- Required action: For the data below, tally how many lines contain "green" and answer only with that tally.

- Records from a data source:
+ + +

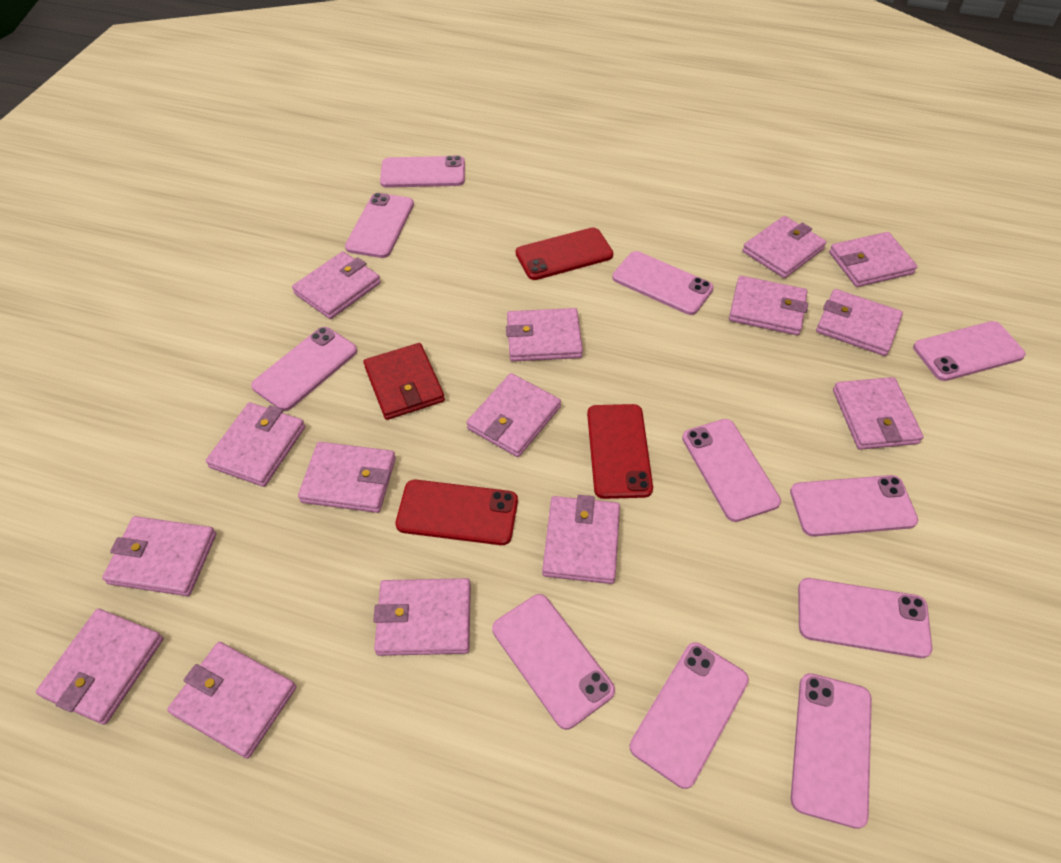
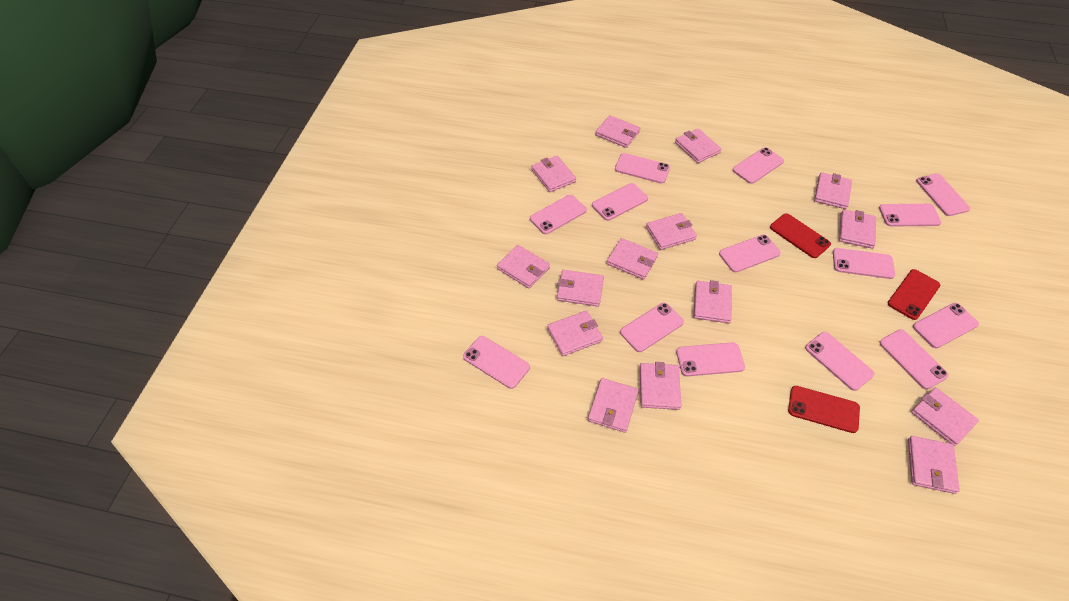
pink phone: 11 -> 14
red wallet: 1 -> 0

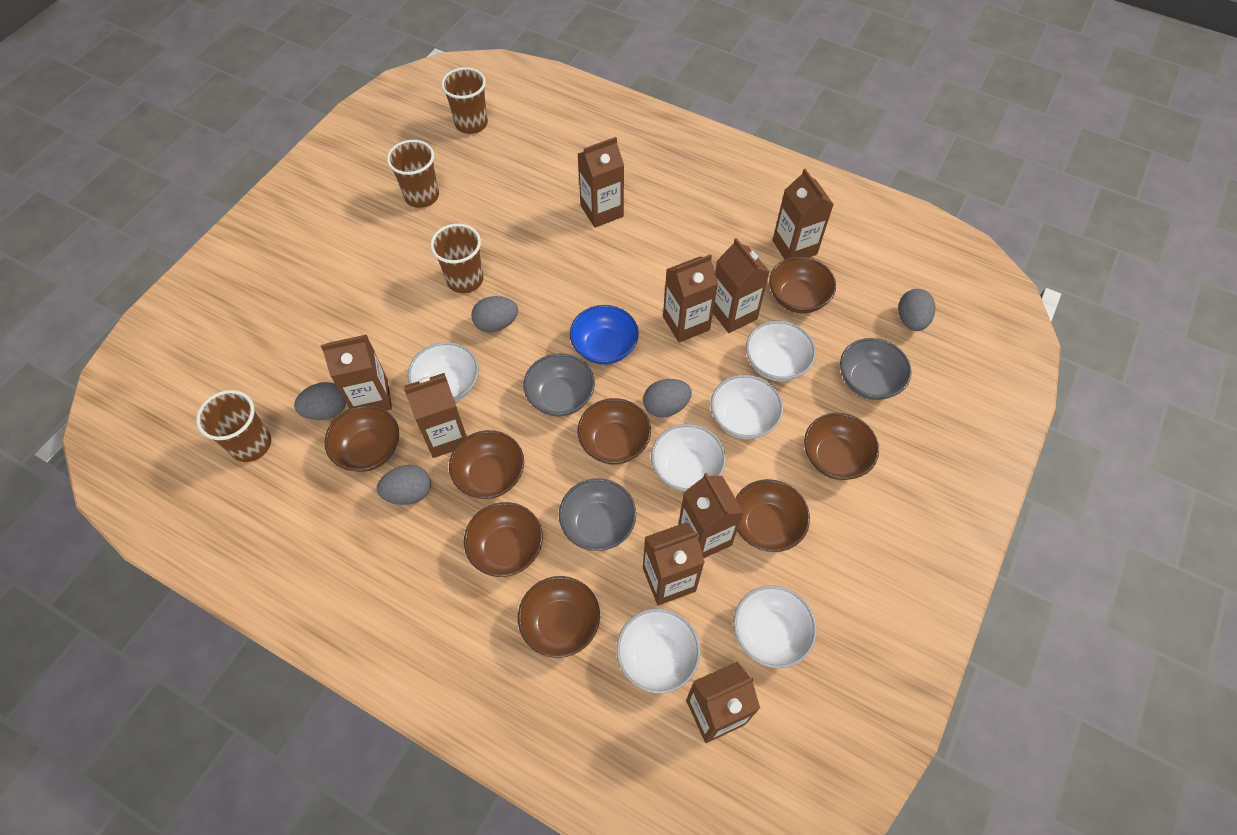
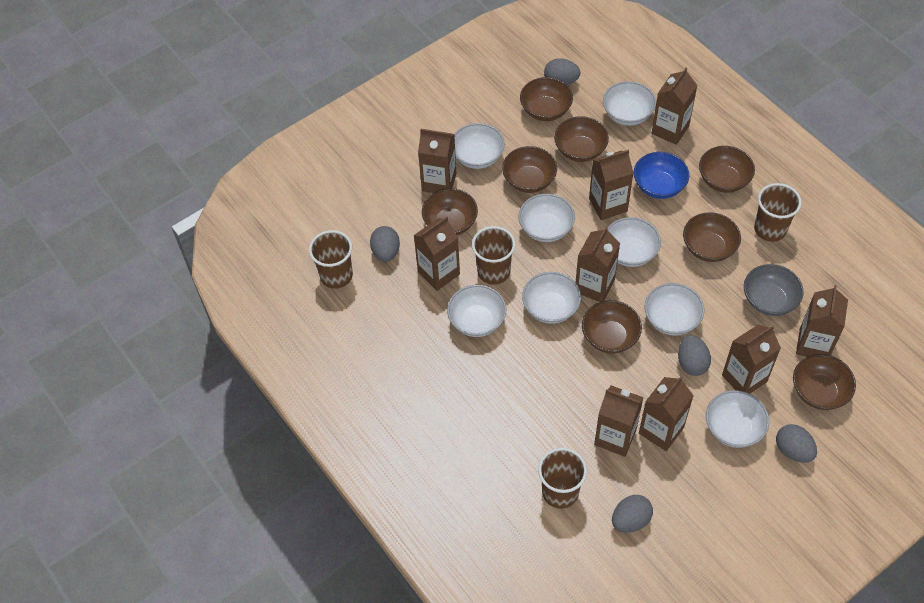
grey bowl: 3 -> 1
white bowl: 6 -> 8

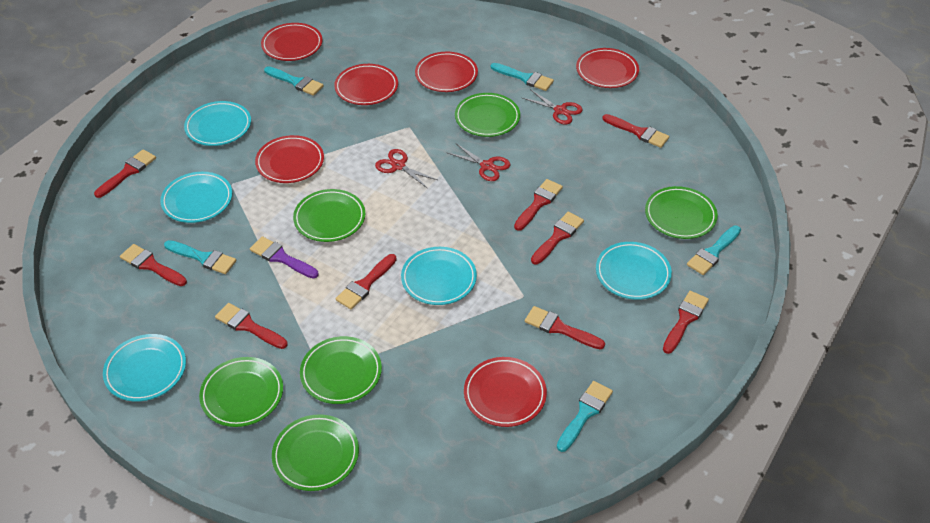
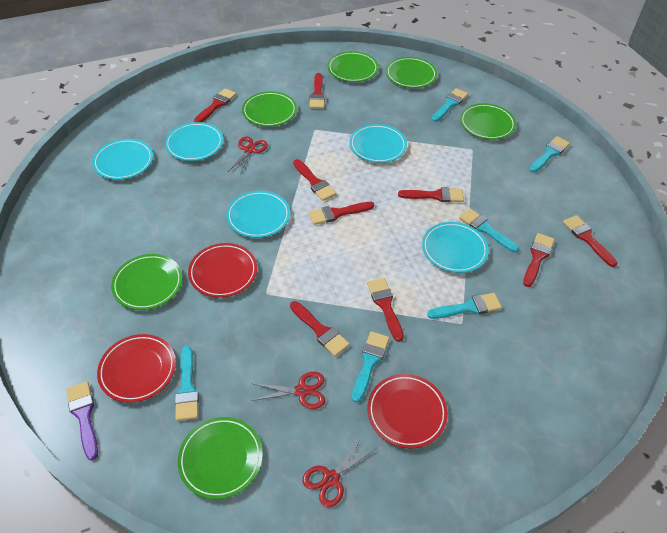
red plate: 6 -> 3
turquoise brush: 5 -> 6

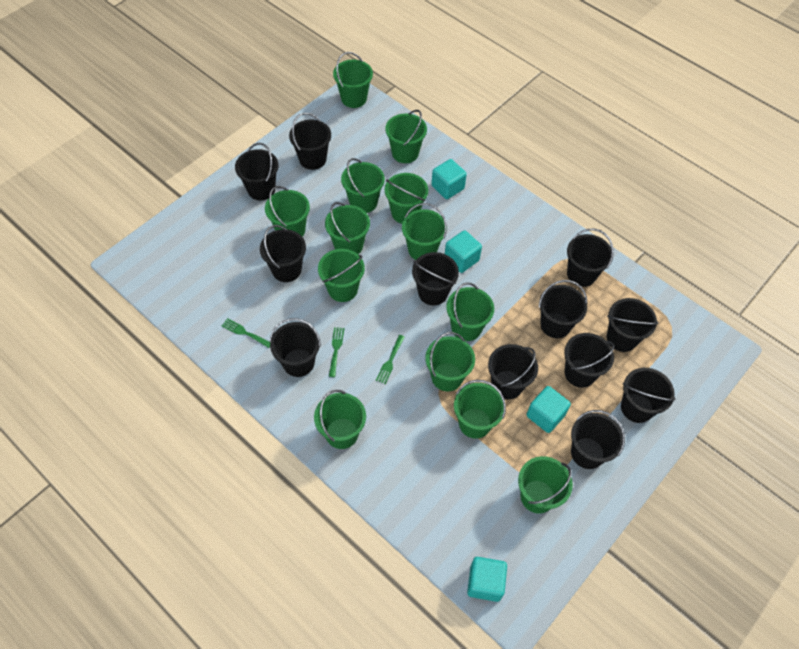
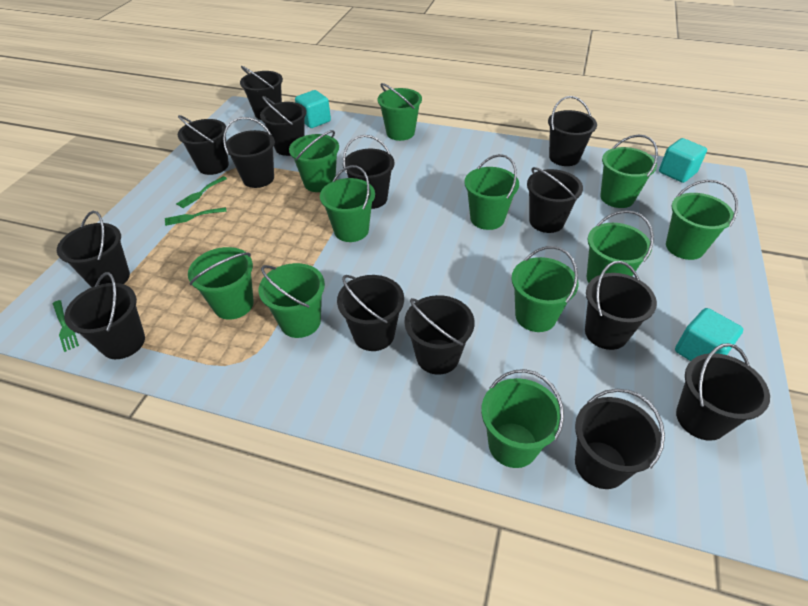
black bucket: 12 -> 14
green bucket: 13 -> 11
turquoise cube: 4 -> 3

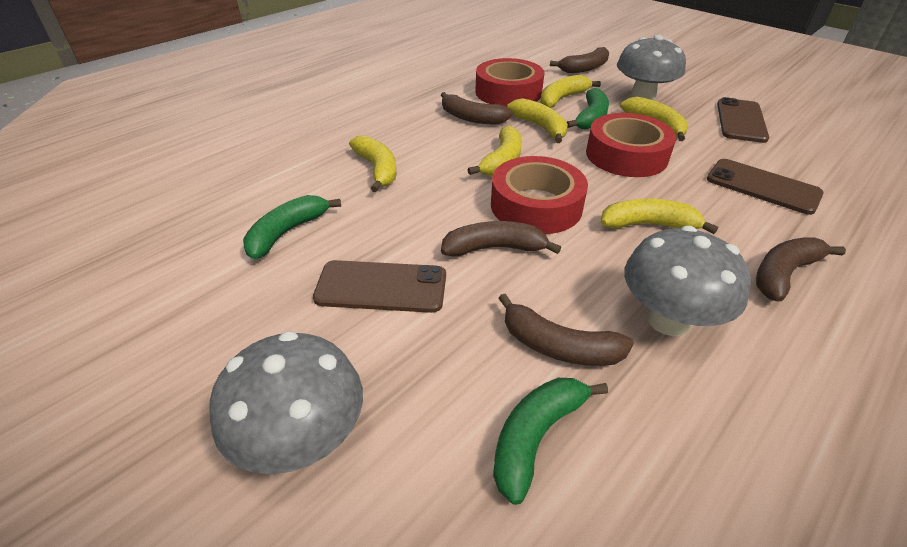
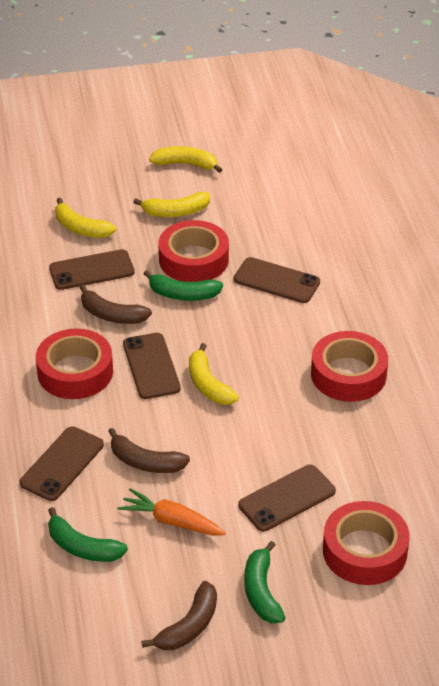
brown banana: 5 -> 3
brown phone: 3 -> 5
grey mushroom: 3 -> 0
orange carrot: 0 -> 1
red tape: 3 -> 4
yellow banana: 6 -> 4

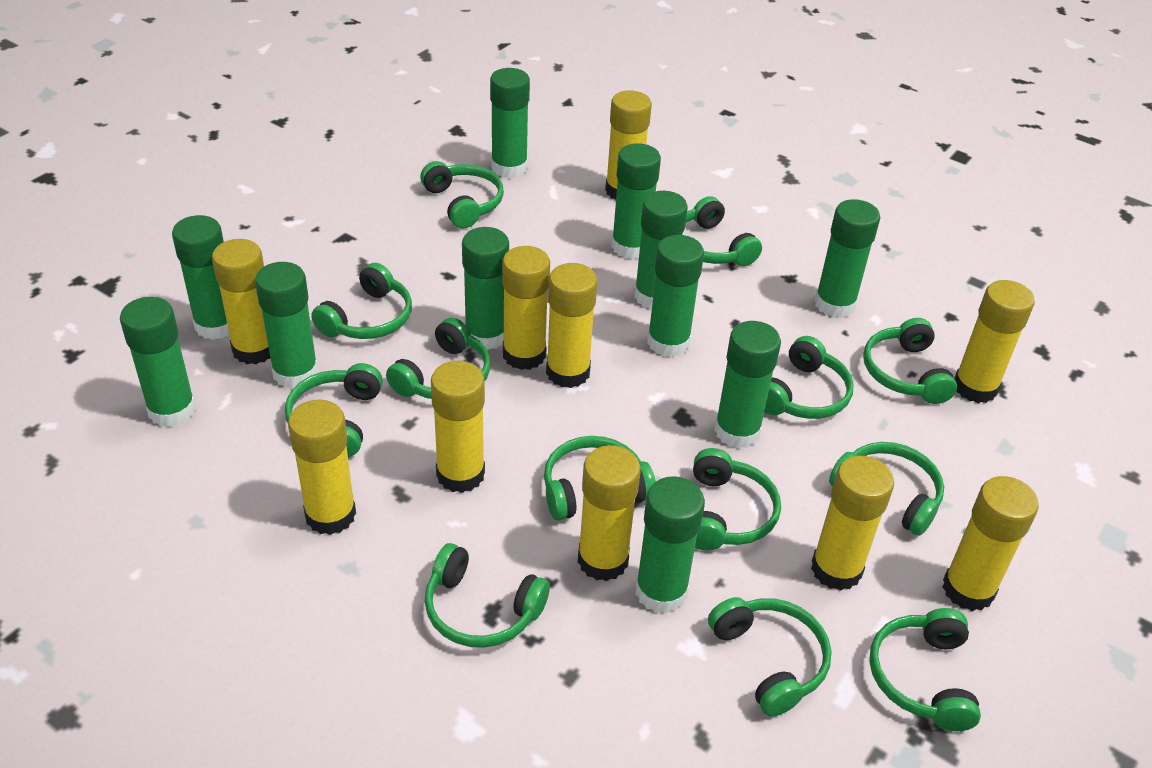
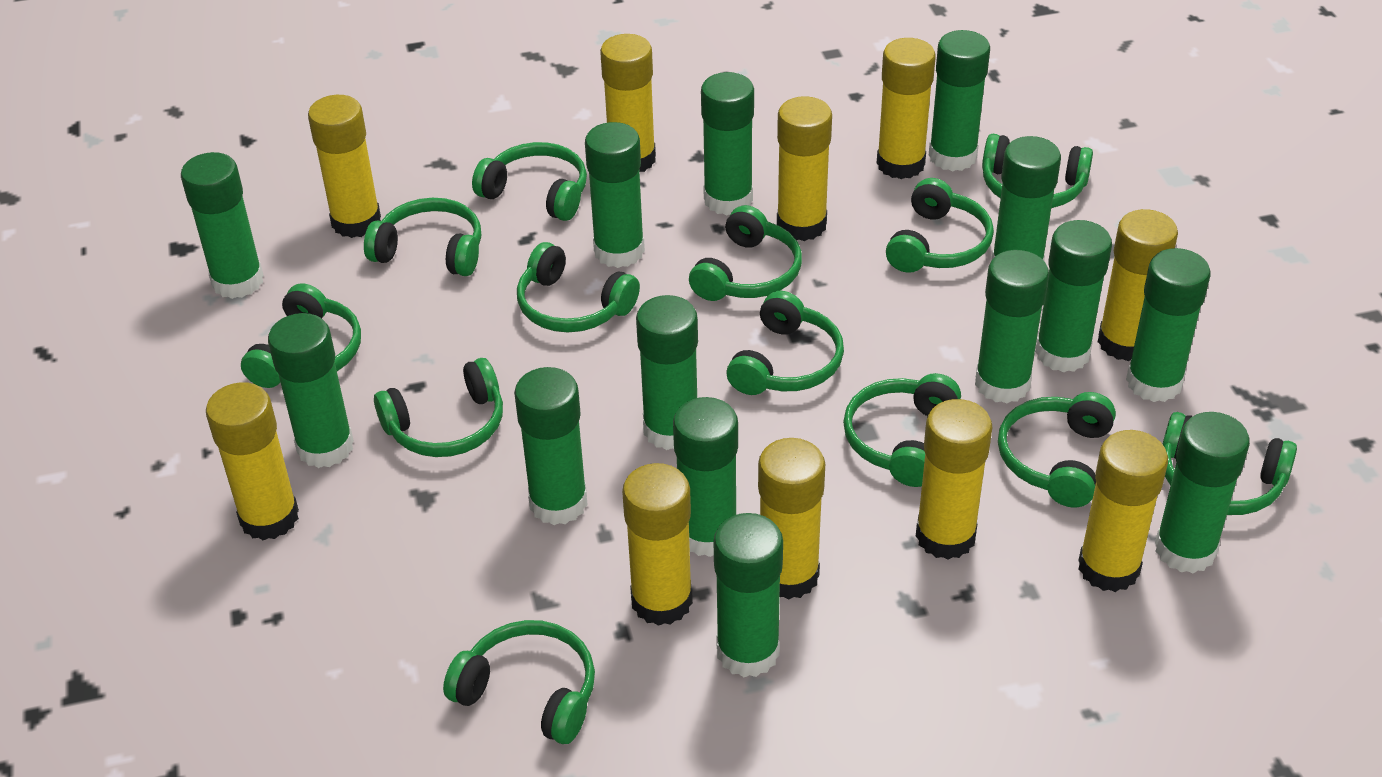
green glue stick: 11 -> 14

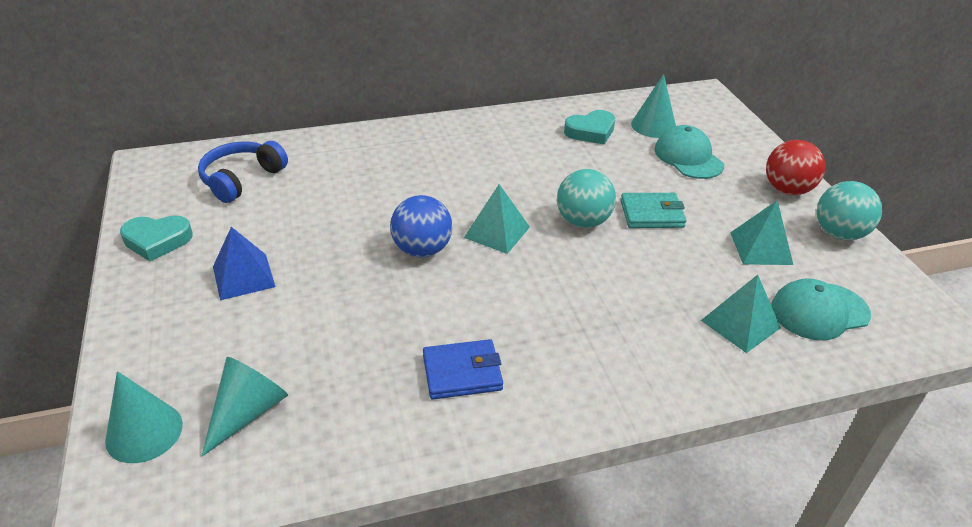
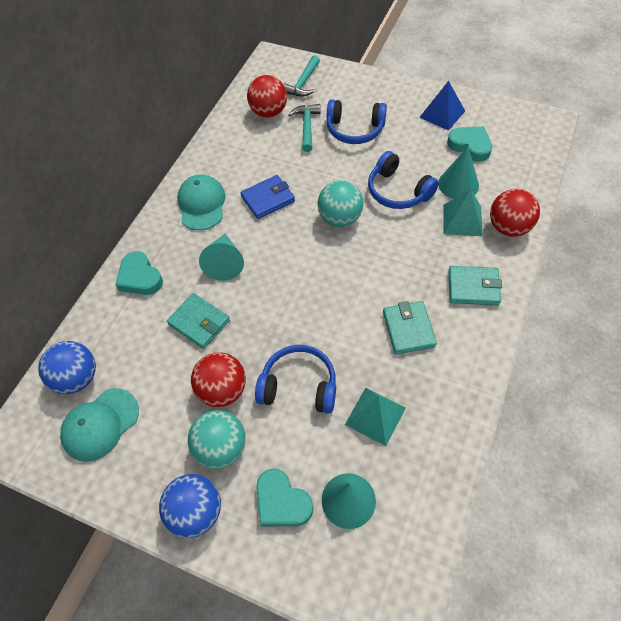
blue ball: 1 -> 2
blue headphones: 1 -> 3
red ball: 1 -> 3
turquoise hammer: 0 -> 2
turquoise heart: 2 -> 3
turquoise pyramid: 3 -> 2
turquoise wallet: 1 -> 3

+ + +

- Reply to the exercise: 2